Study material —
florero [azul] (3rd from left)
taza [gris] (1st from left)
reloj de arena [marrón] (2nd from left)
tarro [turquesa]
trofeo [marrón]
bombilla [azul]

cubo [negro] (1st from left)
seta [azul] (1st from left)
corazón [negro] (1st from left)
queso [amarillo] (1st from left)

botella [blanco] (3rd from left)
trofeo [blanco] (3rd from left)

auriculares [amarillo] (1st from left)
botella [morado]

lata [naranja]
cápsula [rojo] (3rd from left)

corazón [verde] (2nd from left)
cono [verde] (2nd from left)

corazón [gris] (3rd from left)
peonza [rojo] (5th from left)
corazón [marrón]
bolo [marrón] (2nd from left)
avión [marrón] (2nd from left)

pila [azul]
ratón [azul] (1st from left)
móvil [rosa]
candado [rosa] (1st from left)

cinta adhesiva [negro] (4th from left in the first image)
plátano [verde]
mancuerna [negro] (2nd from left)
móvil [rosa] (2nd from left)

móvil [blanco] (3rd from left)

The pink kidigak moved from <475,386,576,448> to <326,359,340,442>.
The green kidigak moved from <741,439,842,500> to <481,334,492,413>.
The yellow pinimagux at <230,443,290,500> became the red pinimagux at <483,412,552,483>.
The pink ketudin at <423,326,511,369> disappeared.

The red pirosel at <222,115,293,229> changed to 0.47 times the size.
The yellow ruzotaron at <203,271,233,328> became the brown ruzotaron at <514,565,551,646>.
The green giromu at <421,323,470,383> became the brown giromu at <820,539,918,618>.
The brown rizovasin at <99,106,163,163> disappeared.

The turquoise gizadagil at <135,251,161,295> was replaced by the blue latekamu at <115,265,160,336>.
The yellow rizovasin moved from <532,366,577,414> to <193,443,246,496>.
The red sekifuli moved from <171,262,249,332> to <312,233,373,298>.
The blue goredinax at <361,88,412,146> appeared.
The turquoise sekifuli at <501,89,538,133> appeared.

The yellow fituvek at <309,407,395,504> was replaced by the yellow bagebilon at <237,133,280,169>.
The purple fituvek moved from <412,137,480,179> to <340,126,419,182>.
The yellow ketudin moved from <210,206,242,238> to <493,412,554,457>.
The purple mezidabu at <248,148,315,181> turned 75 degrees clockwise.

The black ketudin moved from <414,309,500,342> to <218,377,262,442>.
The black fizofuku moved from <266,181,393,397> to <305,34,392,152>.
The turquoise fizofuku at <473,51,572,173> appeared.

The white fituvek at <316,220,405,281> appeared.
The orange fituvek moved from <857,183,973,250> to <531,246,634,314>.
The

Task objective — In the entries above, find the line with "bombilla [azul]" and the line with "The yellow pinimagux", then restate word for word both of them and every line between, with nothing more.

Output of the exercise —
bombilla [azul]

cubo [negro] (1st from left)
seta [azul] (1st from left)
corazón [negro] (1st from left)
queso [amarillo] (1st from left)

botella [blanco] (3rd from left)
trofeo [blanco] (3rd from left)

auriculares [amarillo] (1st from left)
botella [morado]

lata [naranja]
cápsula [rojo] (3rd from left)

corazón [verde] (2nd from left)
cono [verde] (2nd from left)

corazón [gris] (3rd from left)
peonza [rojo] (5th from left)
corazón [marrón]
bolo [marrón] (2nd from left)
avión [marrón] (2nd from left)

pila [azul]
ratón [azul] (1st from left)
móvil [rosa]
candado [rosa] (1st from left)

cinta adhesiva [negro] (4th from left in the first image)
plátano [verde]
mancuerna [negro] (2nd from left)
móvil [rosa] (2nd from left)

móvil [blanco] (3rd from left)

The pink kidigak moved from <475,386,576,448> to <326,359,340,442>.
The green kidigak moved from <741,439,842,500> to <481,334,492,413>.
The yellow pinimagux at <230,443,290,500> became the red pinimagux at <483,412,552,483>.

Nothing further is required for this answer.